(Data under study)

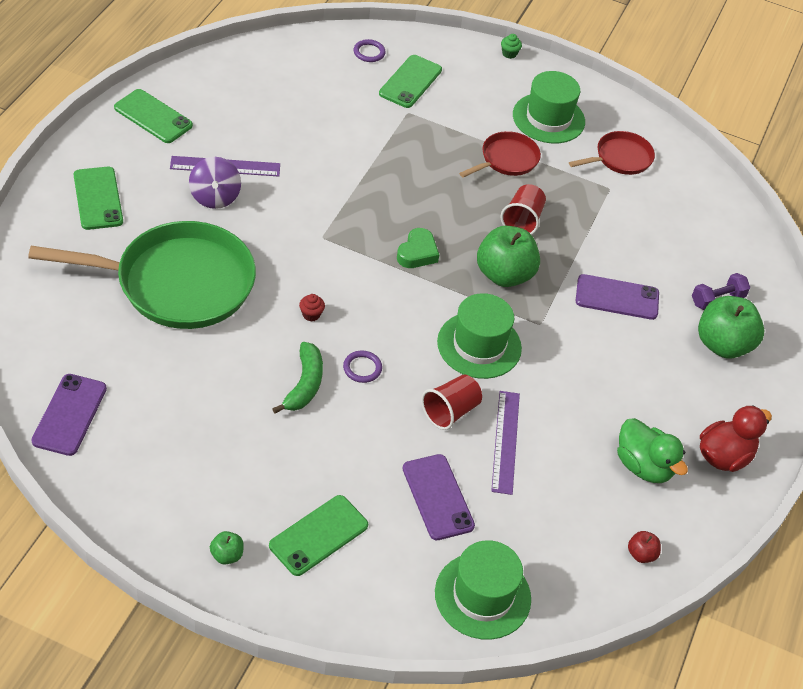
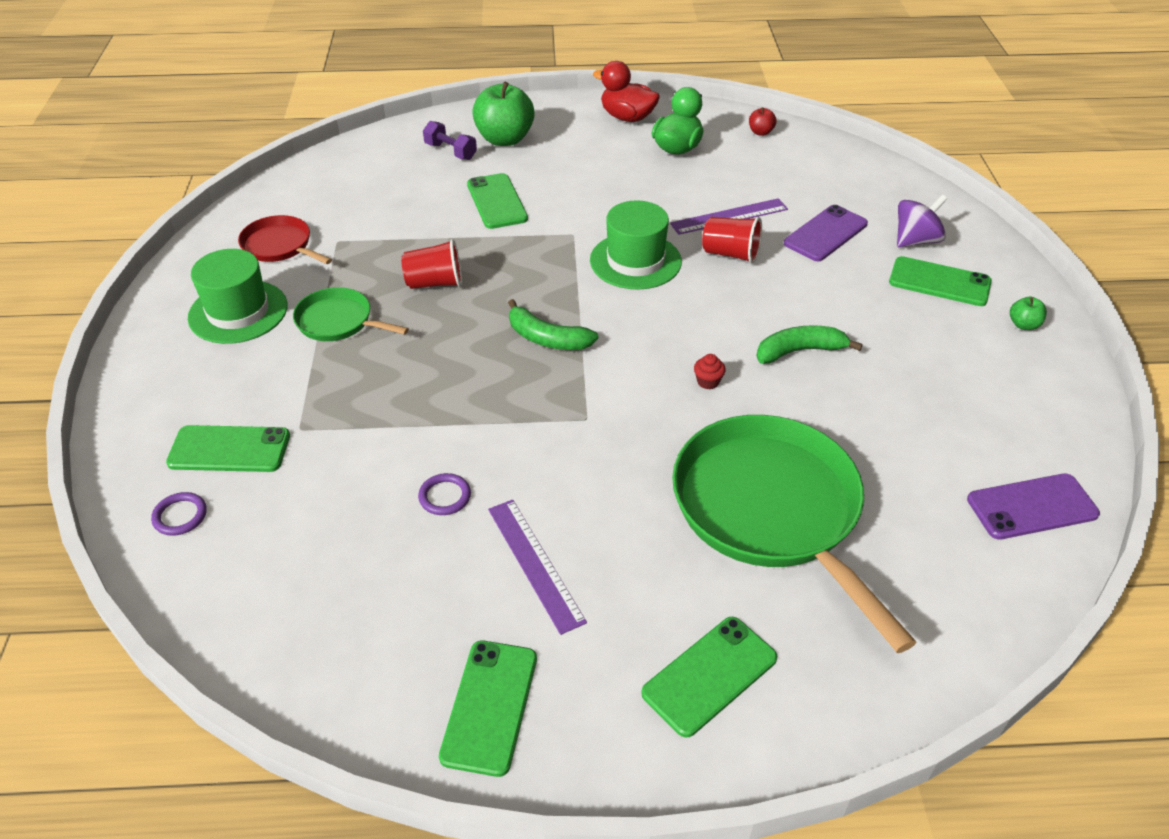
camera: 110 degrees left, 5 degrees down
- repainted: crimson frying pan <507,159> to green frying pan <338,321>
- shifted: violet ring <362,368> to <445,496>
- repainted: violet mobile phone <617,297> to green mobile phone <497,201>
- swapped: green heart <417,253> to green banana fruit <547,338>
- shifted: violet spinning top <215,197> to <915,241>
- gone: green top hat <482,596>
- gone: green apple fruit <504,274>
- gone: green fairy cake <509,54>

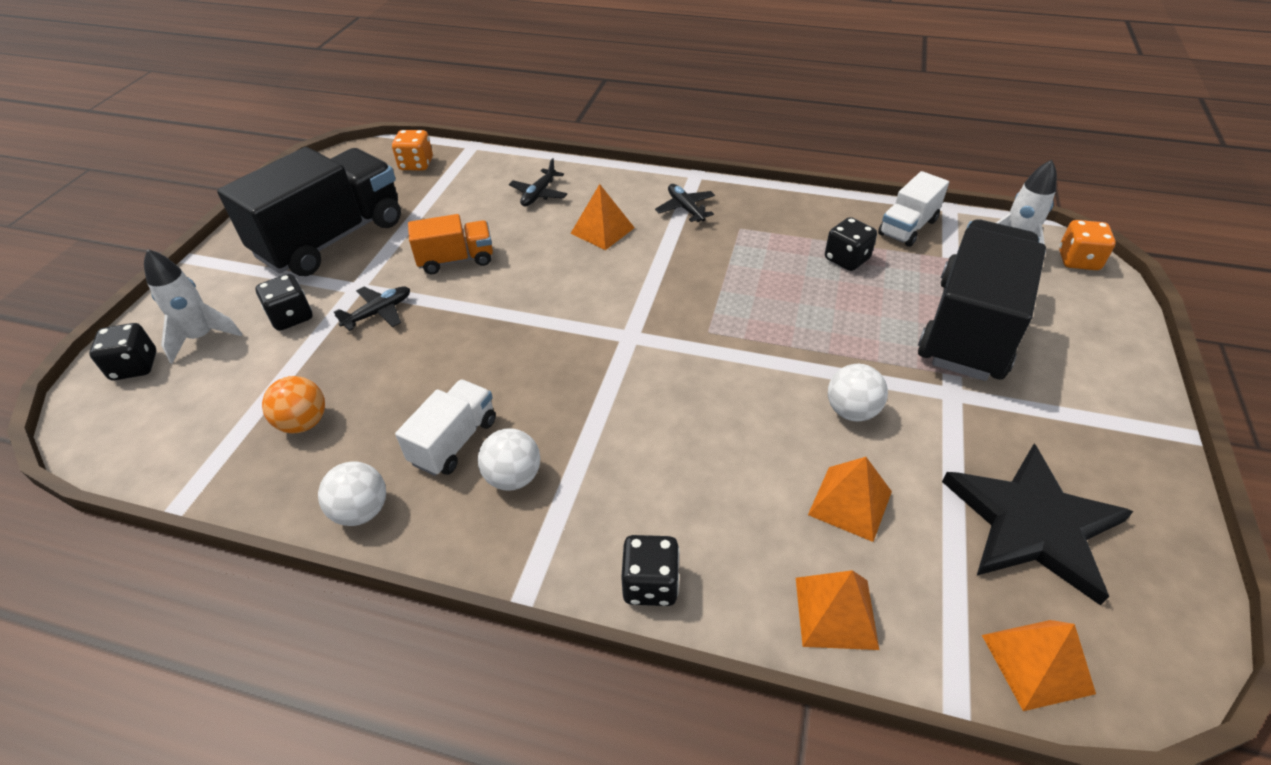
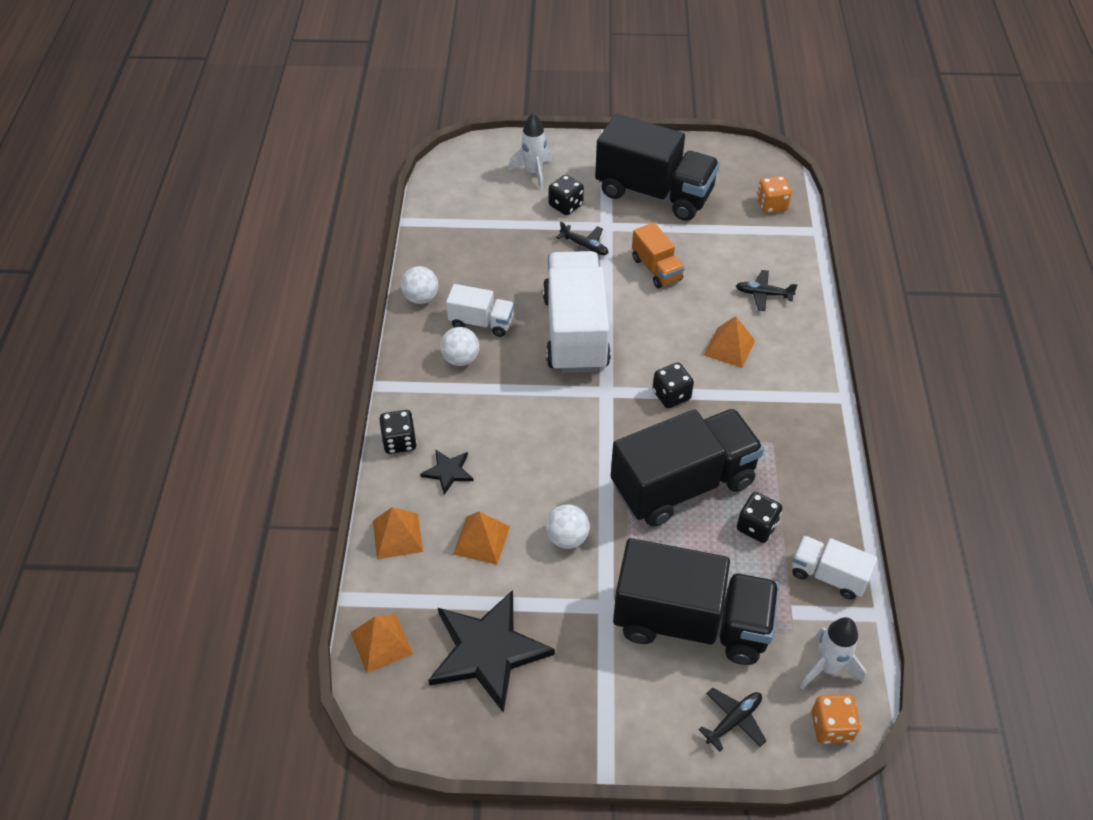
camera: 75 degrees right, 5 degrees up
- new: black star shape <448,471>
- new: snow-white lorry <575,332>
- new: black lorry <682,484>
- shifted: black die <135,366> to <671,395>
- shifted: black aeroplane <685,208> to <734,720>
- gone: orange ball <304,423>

(End Data under study)

◆ What you should do: Word for word, print all of the data; skip the pictures.

◆ Worked solution:
camera: 110 degrees left, 5 degrees down
- repainted: crimson frying pan <507,159> to green frying pan <338,321>
- shifted: violet ring <362,368> to <445,496>
- repainted: violet mobile phone <617,297> to green mobile phone <497,201>
- swapped: green heart <417,253> to green banana fruit <547,338>
- shifted: violet spinning top <215,197> to <915,241>
- gone: green top hat <482,596>
- gone: green apple fruit <504,274>
- gone: green fairy cake <509,54>

camera: 75 degrees right, 5 degrees up
- new: black star shape <448,471>
- new: snow-white lorry <575,332>
- new: black lorry <682,484>
- shifted: black die <135,366> to <671,395>
- shifted: black aeroplane <685,208> to <734,720>
- gone: orange ball <304,423>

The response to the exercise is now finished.